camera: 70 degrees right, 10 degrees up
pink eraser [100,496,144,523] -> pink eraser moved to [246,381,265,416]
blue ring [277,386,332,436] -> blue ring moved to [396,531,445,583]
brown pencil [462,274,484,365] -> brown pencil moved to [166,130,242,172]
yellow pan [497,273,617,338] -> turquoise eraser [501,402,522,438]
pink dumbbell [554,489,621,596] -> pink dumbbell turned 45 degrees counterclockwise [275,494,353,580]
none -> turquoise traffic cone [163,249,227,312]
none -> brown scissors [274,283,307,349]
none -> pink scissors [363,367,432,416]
--
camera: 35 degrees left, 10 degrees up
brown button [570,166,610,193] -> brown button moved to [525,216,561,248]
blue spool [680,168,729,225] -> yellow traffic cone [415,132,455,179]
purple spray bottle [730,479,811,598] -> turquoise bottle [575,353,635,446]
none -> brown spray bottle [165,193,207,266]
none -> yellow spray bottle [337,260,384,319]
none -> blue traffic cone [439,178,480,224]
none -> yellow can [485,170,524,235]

GOAL OF THE EXERCISE> Reproduce word for word the material above, starting with the line that has "brown button [570,166,610,193]" and stopping after the line that has "none -> yellow can [485,170,524,235]".

ANSWER TO THE PROBLEM>
brown button [570,166,610,193] -> brown button moved to [525,216,561,248]
blue spool [680,168,729,225] -> yellow traffic cone [415,132,455,179]
purple spray bottle [730,479,811,598] -> turquoise bottle [575,353,635,446]
none -> brown spray bottle [165,193,207,266]
none -> yellow spray bottle [337,260,384,319]
none -> blue traffic cone [439,178,480,224]
none -> yellow can [485,170,524,235]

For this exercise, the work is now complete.